> [Records shown]:
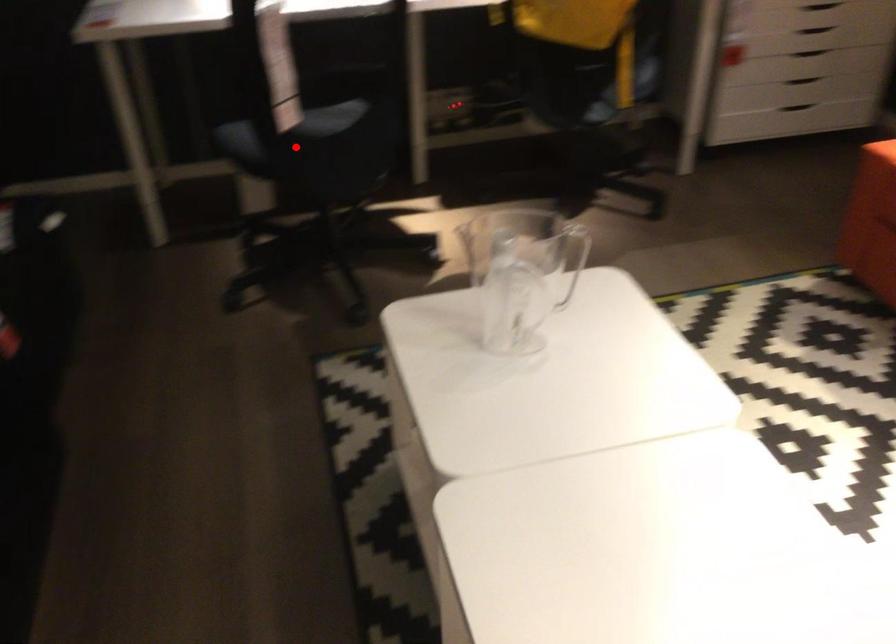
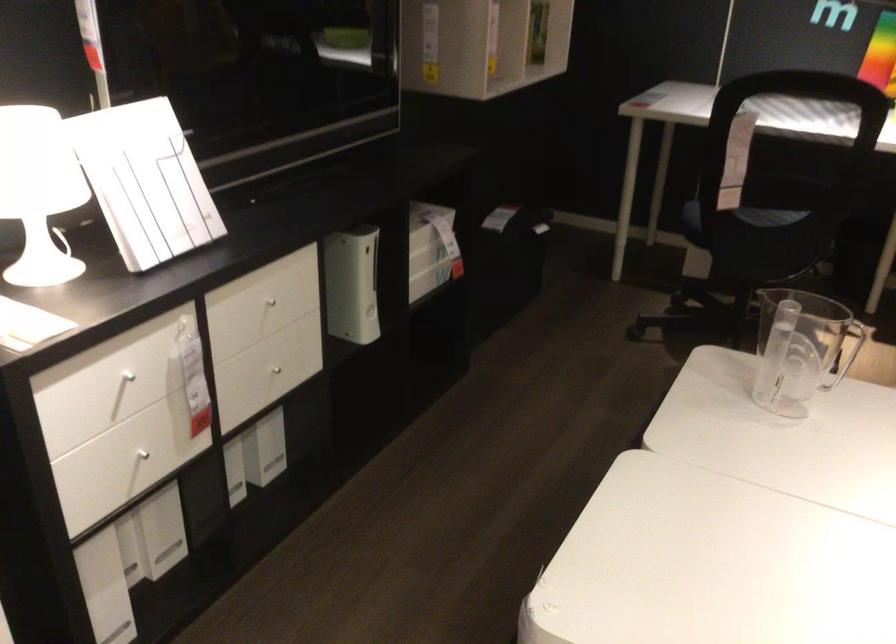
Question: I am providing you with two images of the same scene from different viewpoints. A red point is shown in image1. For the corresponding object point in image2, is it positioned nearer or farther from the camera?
--
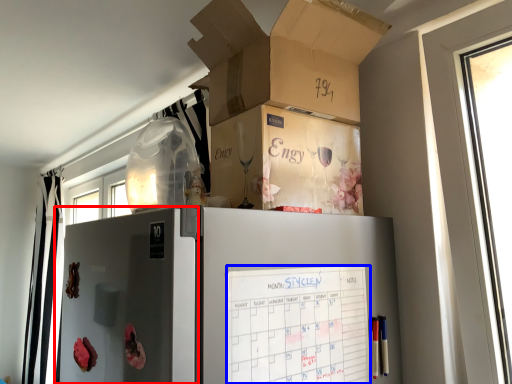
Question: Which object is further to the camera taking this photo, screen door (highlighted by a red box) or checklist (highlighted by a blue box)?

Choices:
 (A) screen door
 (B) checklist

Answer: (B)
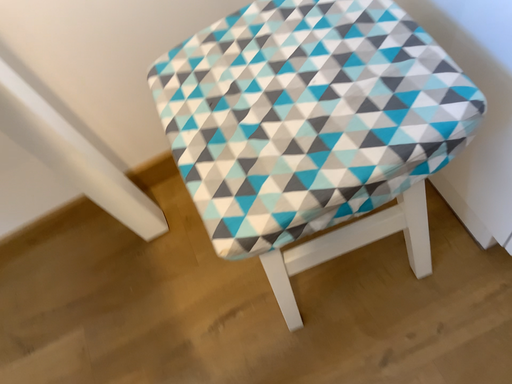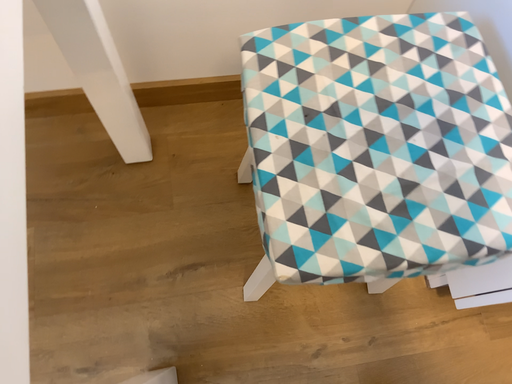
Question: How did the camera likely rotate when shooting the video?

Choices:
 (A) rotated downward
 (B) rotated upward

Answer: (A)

> [Problem to work on]:
Swap "video" for "clip" in everything from the line containing "Answer: (B)" down to the line containing "Answer: (A)". Write out only those lines with nothing else changed, and leave the pictures out.

> [Exercise result]:
Answer: (B)
Question: How did the camera likely rotate when shooting the clip?

Choices:
 (A) rotated downward
 (B) rotated upward

Answer: (A)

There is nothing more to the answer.